**Assignment**: Your job is to transcribe all the records that follow, excluding any pictures.

[Before-and-after object listings]
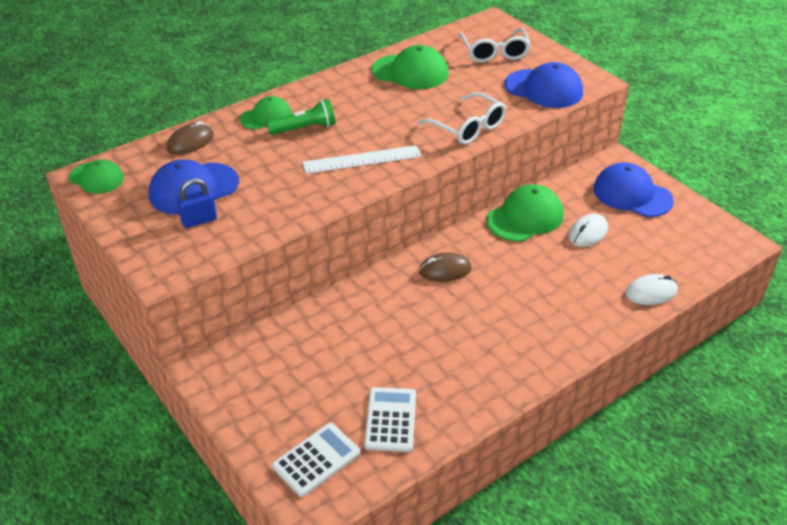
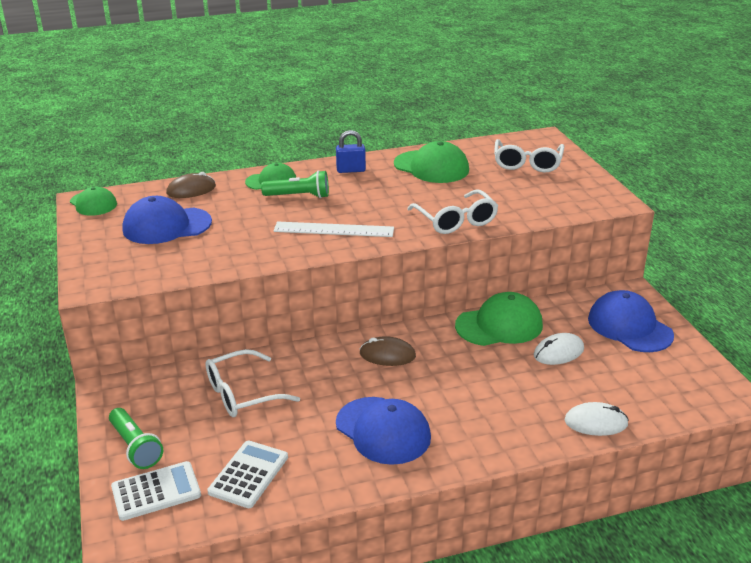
camera: 20 degrees right, 10 degrees down
(199, 220) = (153, 251): blue padlock -> blue padlock (351, 170)
(268, 422) = (135, 447): none -> green flashlight
(336, 342) = (242, 394): none -> white glasses
(544, 89) = (557, 201): blue cap -> blue cap (383, 430)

**Completed exercise**:
camera: 20 degrees right, 10 degrees down
(199, 220) = (153, 251): blue padlock -> blue padlock (351, 170)
(268, 422) = (135, 447): none -> green flashlight
(336, 342) = (242, 394): none -> white glasses
(544, 89) = (557, 201): blue cap -> blue cap (383, 430)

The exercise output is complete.